DATA SUPPLIED:

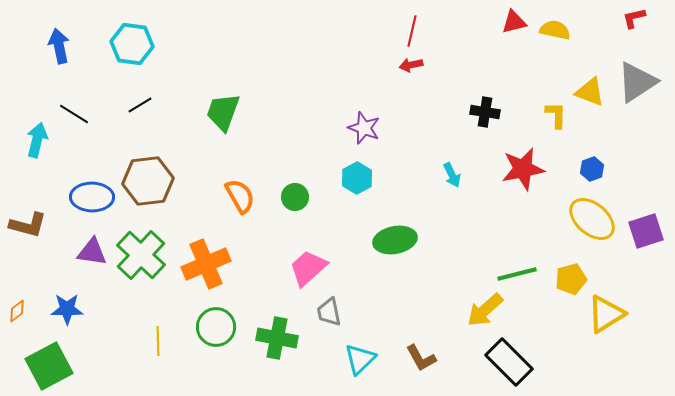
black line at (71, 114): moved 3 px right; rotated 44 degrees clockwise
* * *
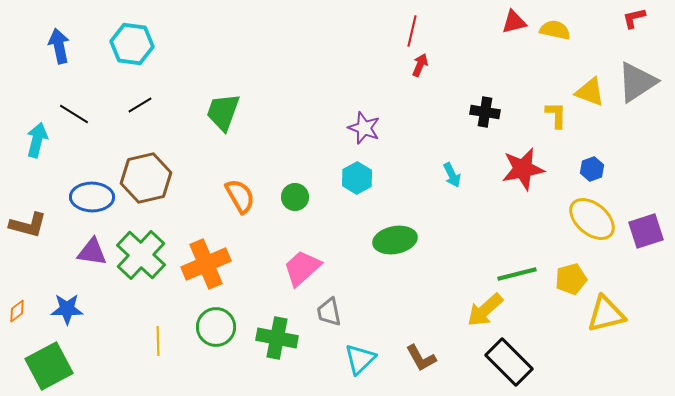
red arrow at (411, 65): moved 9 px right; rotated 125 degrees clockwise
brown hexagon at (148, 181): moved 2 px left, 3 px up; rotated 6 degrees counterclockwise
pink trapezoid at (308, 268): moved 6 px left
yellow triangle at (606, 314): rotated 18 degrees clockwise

PROMPT:
Can you print, character for character, the lines of the material beginning with the one that contains "red arrow at" and stopping after the one that contains "yellow triangle at", and nothing else?

FULL OUTPUT:
red arrow at (411, 65): moved 9 px right; rotated 125 degrees clockwise
brown hexagon at (148, 181): moved 2 px left, 3 px up; rotated 6 degrees counterclockwise
pink trapezoid at (308, 268): moved 6 px left
yellow triangle at (606, 314): rotated 18 degrees clockwise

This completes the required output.